■ **WHAT NEEDS TO BE DONE**: Write the listing out once more, identical to the original but without pictures.

□ □ □ □ □ □ □

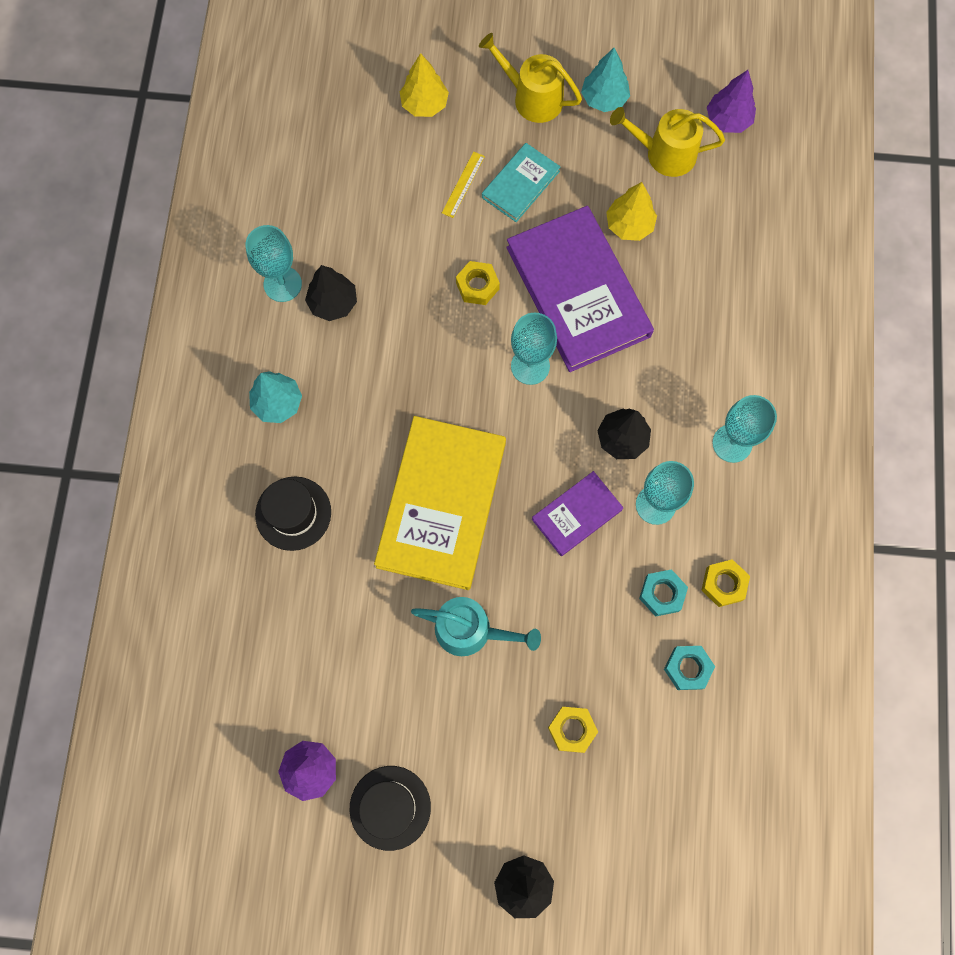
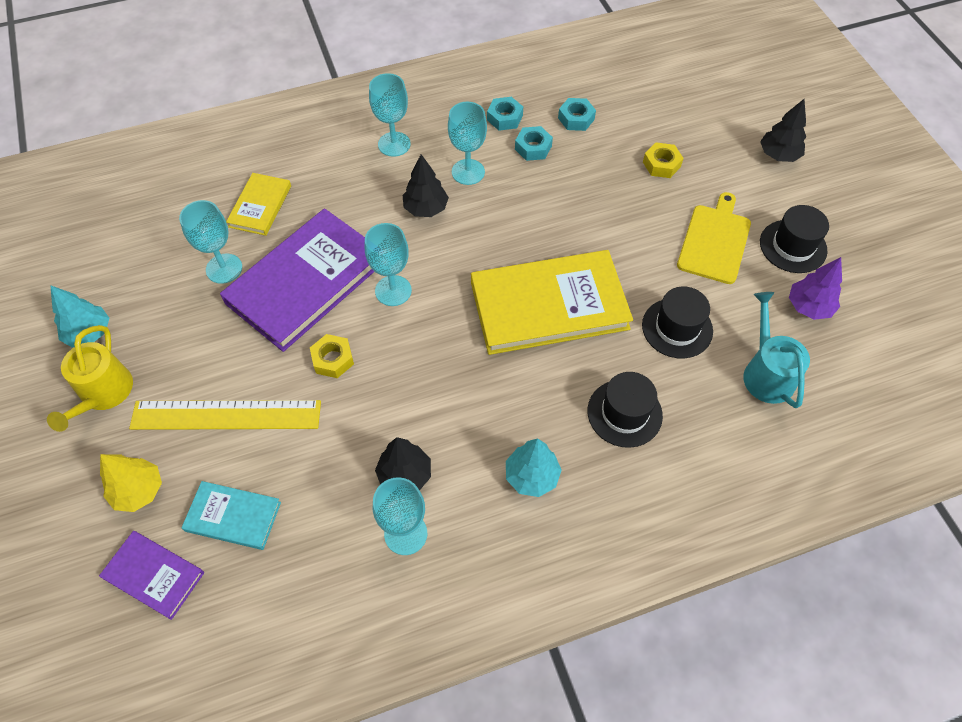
camera: 115 degrees left, 15 degrees down
(354, 615) = (677, 328): none -> black hat
(438, 723) = (715, 241): none -> yellow cutting board
(463, 184) = (226, 415): yellow ruler -> yellow ruler, size x2.29
(470, 630) = (635, 247): turquoise watering can -> turquoise watering can (766, 373)
(520, 184) = (209, 366): turquoise book -> turquoise book (233, 517)
(577, 514) = (504, 215): purple book -> purple book (154, 575)
(629, 225) = (224, 268): yellow tree -> turquoise goblet
(664, 154) = (139, 267): yellow watering can -> none
(697, 280) = (260, 206): none -> yellow book
(723, 584) = (504, 118): yellow nut -> turquoise nut
(727, 120) = (88, 234): purple tree -> none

□ □ □ □ □ □ □

■ **FINISHED TASK**:
camera: 115 degrees left, 15 degrees down
(354, 615) = (677, 328): none -> black hat
(438, 723) = (715, 241): none -> yellow cutting board
(463, 184) = (226, 415): yellow ruler -> yellow ruler, size x2.29
(470, 630) = (635, 247): turquoise watering can -> turquoise watering can (766, 373)
(520, 184) = (209, 366): turquoise book -> turquoise book (233, 517)
(577, 514) = (504, 215): purple book -> purple book (154, 575)
(629, 225) = (224, 268): yellow tree -> turquoise goblet
(664, 154) = (139, 267): yellow watering can -> none
(697, 280) = (260, 206): none -> yellow book
(723, 584) = (504, 118): yellow nut -> turquoise nut
(727, 120) = (88, 234): purple tree -> none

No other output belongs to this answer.